BEGIN Dataset content

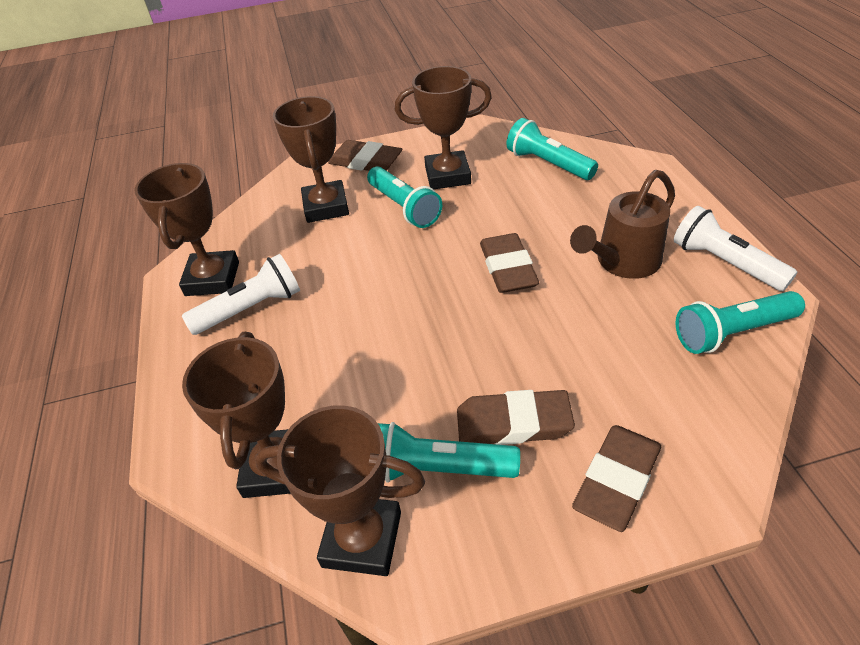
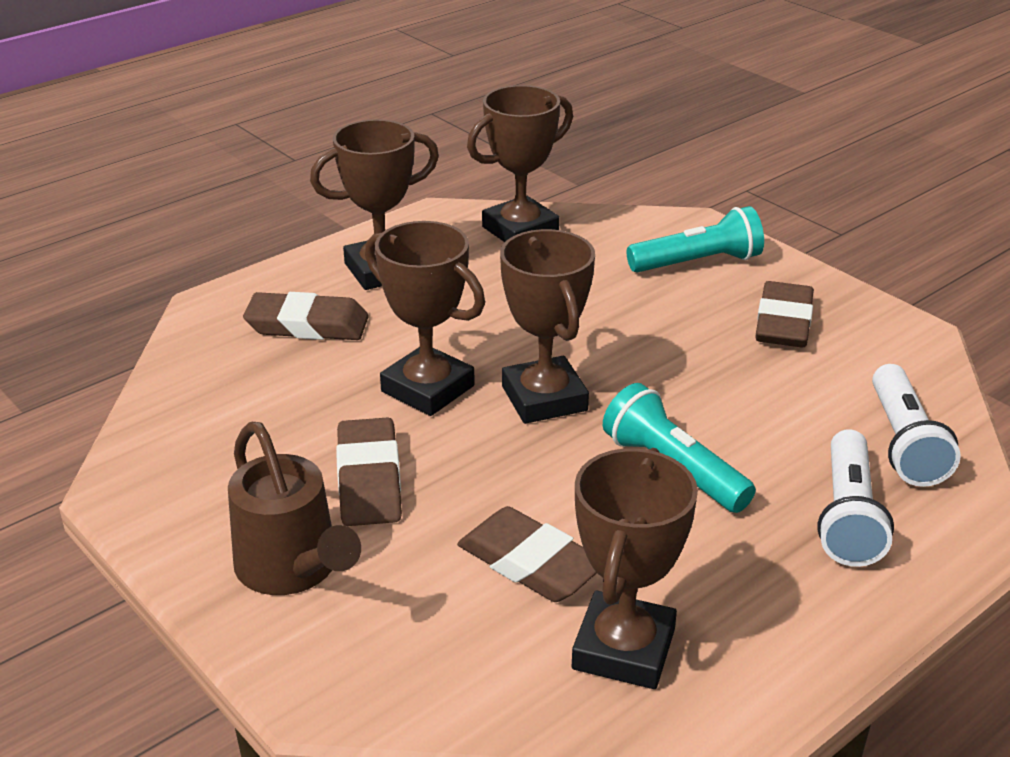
turquoise flashlight: 4 -> 2

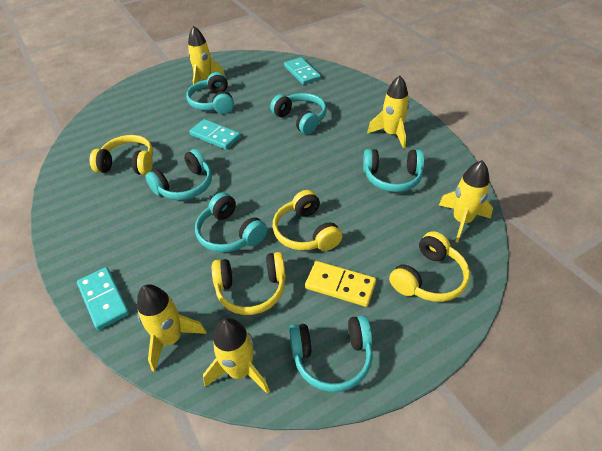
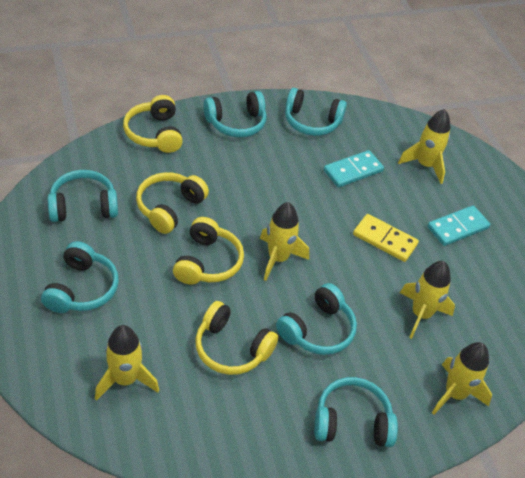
turquoise domino: 3 -> 2

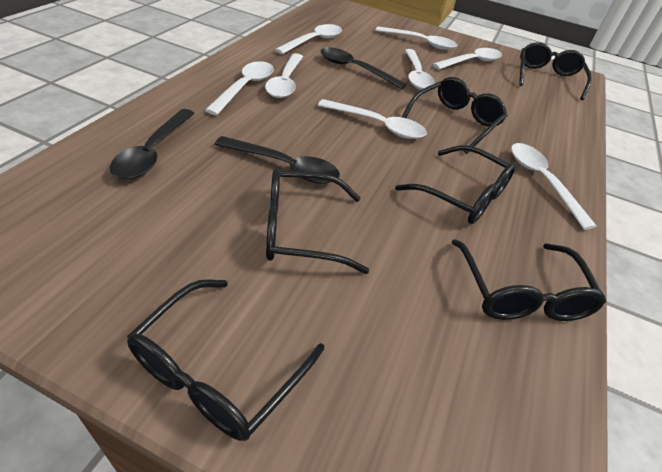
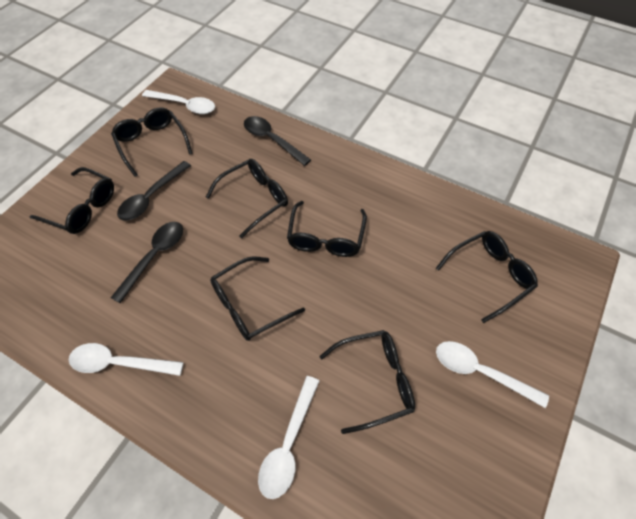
black glasses: 6 -> 7
white spoon: 8 -> 4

END Dataset content

*What is required*.
Repeat the data in full, exactly as it stands, but drop every picture.

*Solution for this exercise*.
turquoise flashlight: 4 -> 2

turquoise domino: 3 -> 2

black glasses: 6 -> 7
white spoon: 8 -> 4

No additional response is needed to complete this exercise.